TASK DESCRIPTION → Please give back all the records exactly, but keep the pictures out.
──────
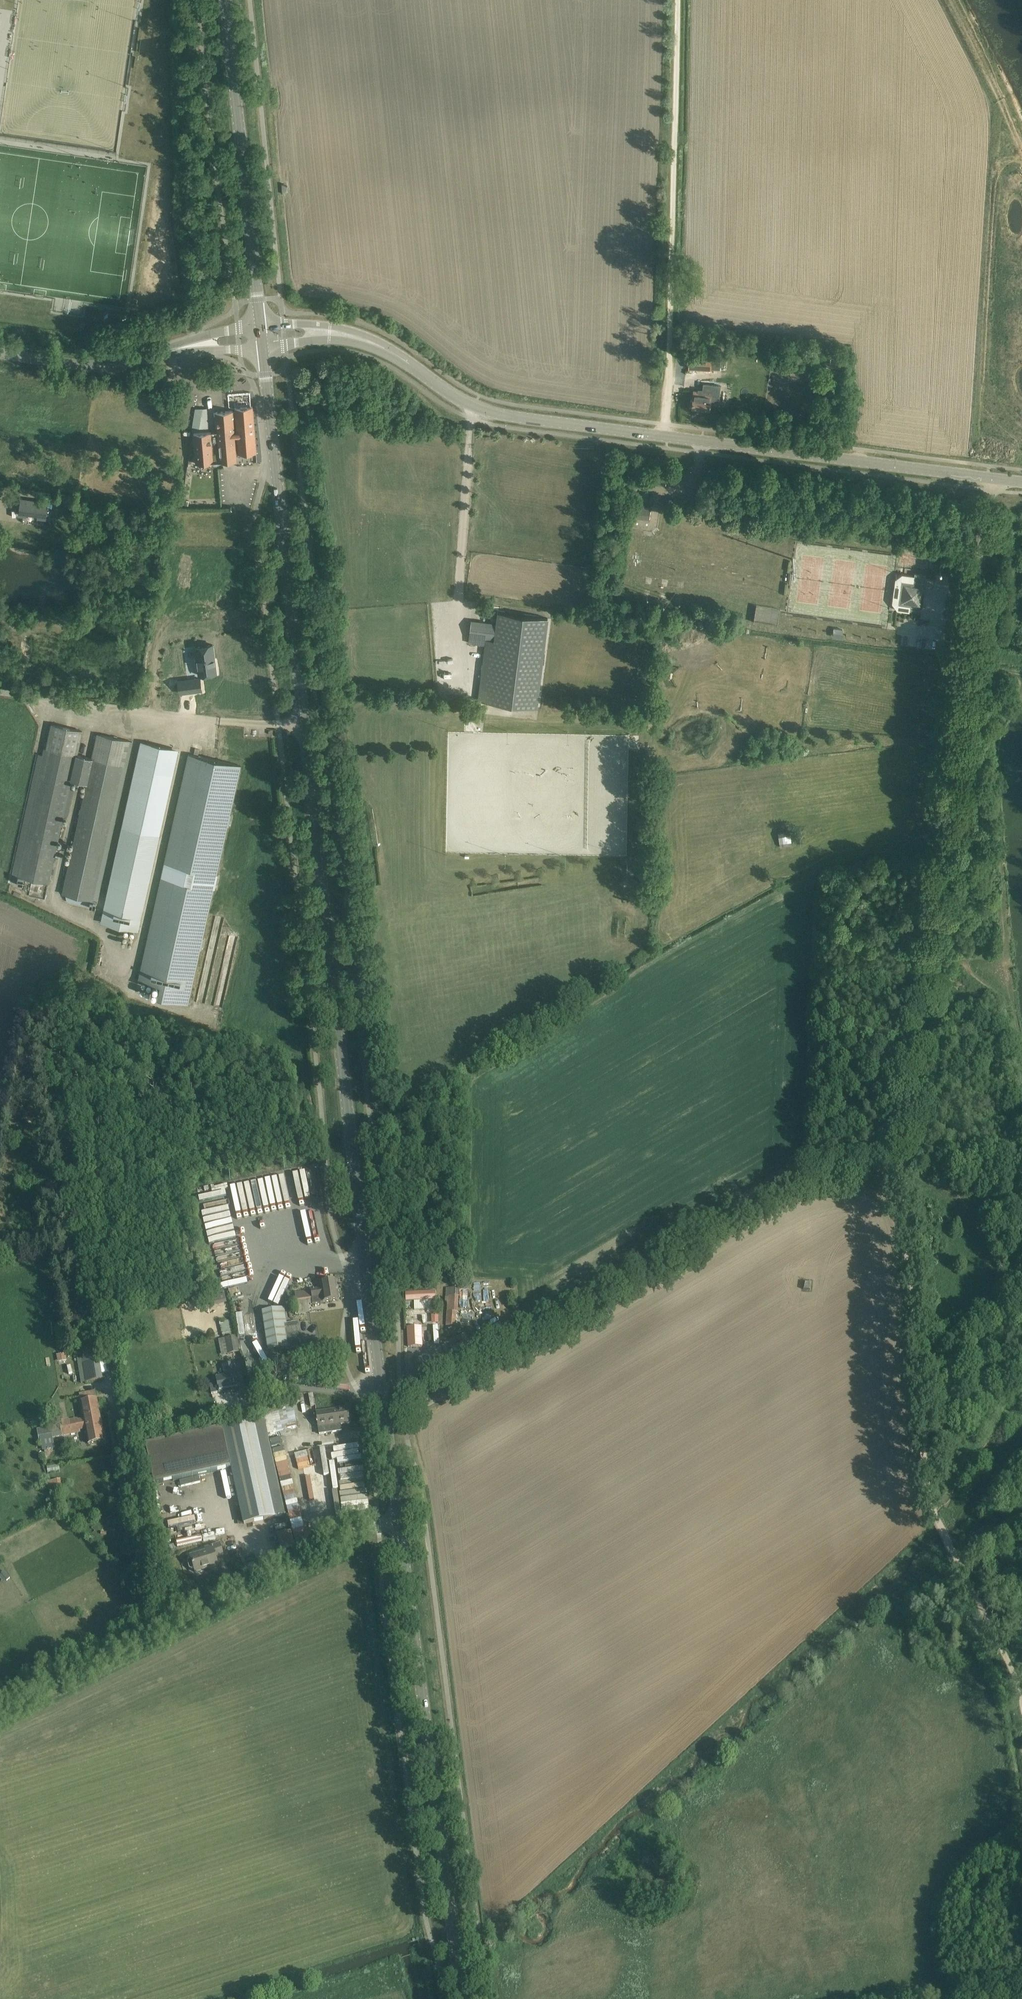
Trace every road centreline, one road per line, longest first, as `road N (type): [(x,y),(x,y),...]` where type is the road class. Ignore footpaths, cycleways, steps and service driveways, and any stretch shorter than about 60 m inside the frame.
road 1 (tertiary): [(387,1424),(304,723)]
road 2 (unclassified): [(904,1170),(990,478)]
road 3 (tertiary): [(990,478),(500,414),(409,363)]
road 4 (unclassified): [(387,1424),(776,1193),(835,1174),(904,1170)]
road 5 (tertiary): [(461,1998),(399,1518)]
road 6 (track): [(666,424),(676,0)]
road 7 (tertiary): [(304,723),(263,347)]
road 8 (unclassified): [(935,1516),(914,1364),(904,1170)]
road 9 (tertiary): [(261,326),(223,0)]
road 10 (unclassified): [(173,1628),(120,1434),(103,1328)]
road 11 (unclassified): [(304,723),(202,720),(0,692)]
road 12 (unclassified): [(173,1628),(399,1518)]
road 13 (unclassified): [(0,1714),(173,1628)]
road 14 (track): [(1021,1741),(1013,1680),(960,1564)]
road 15 (tertiary): [(409,363),(342,327),(261,326)]
road 16 (tertiary): [(263,347),(340,340),(409,363)]
road 17 (unclassified): [(142,360),(91,367),(0,353)]
road 18 (unclassified): [(261,326),(193,337),(142,360)]
road 19 (unclassified): [(142,360),(263,347)]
──────
ANSWER TO THIS EXERCISE →
Trace every road centreline, one road per line, longest first, as `road N (type): [(x,y),(x,y),...]` where type is the road class. Ignore footpaths, cycleways, steps and service driveways, and any stretch shorter than about 60 m inside the frame.
road 1 (tertiary): [(387,1424),(304,723)]
road 2 (unclassified): [(904,1170),(990,478)]
road 3 (tertiary): [(990,478),(500,414),(409,363)]
road 4 (unclassified): [(387,1424),(776,1193),(835,1174),(904,1170)]
road 5 (tertiary): [(461,1998),(399,1518)]
road 6 (track): [(666,424),(676,0)]
road 7 (tertiary): [(304,723),(263,347)]
road 8 (unclassified): [(935,1516),(914,1364),(904,1170)]
road 9 (tertiary): [(261,326),(223,0)]
road 10 (unclassified): [(173,1628),(120,1434),(103,1328)]
road 11 (unclassified): [(304,723),(202,720),(0,692)]
road 12 (unclassified): [(173,1628),(399,1518)]
road 13 (unclassified): [(0,1714),(173,1628)]
road 14 (track): [(1021,1741),(1013,1680),(960,1564)]
road 15 (tertiary): [(409,363),(342,327),(261,326)]
road 16 (tertiary): [(263,347),(340,340),(409,363)]
road 17 (unclassified): [(142,360),(91,367),(0,353)]
road 18 (unclassified): [(261,326),(193,337),(142,360)]
road 19 (unclassified): [(142,360),(263,347)]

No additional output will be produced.